Set down each record below exactly as it stands. Pictures are not part of the copy.

==*==

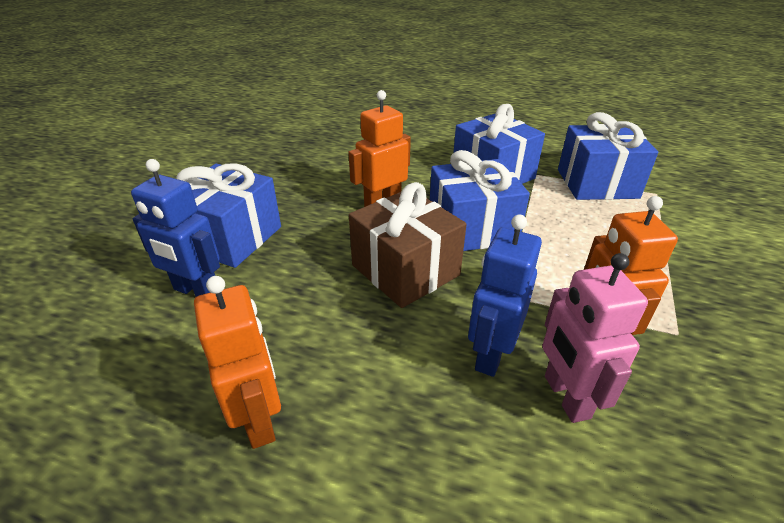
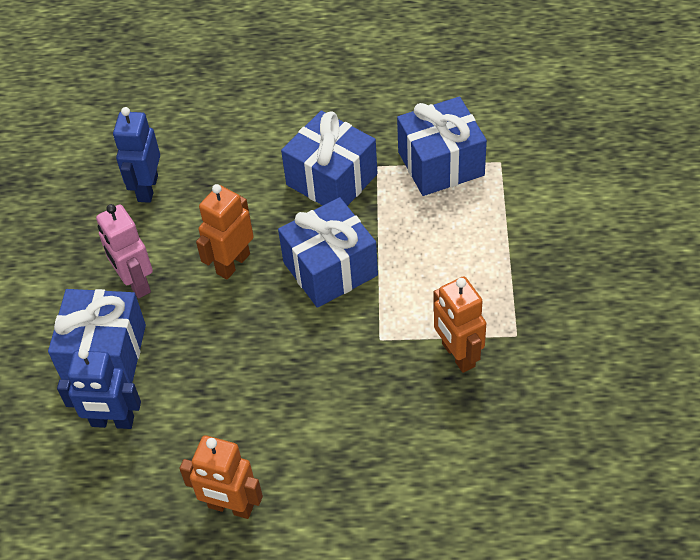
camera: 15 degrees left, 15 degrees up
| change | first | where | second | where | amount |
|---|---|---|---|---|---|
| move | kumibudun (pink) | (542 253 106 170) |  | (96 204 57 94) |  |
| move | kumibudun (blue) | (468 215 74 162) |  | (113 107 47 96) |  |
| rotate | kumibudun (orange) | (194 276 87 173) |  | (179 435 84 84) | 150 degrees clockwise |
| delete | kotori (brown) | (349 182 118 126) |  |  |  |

==*==

> **Response to this exercise**
camera: 15 degrees left, 15 degrees up
| change | first | where | second | where | amount |
|---|---|---|---|---|---|
| move | kumibudun (pink) | (542 253 106 170) |  | (96 204 57 94) |  |
| move | kumibudun (blue) | (468 215 74 162) |  | (113 107 47 96) |  |
| rotate | kumibudun (orange) | (194 276 87 173) |  | (179 435 84 84) | 150 degrees clockwise |
| delete | kotori (brown) | (349 182 118 126) |  |  |  |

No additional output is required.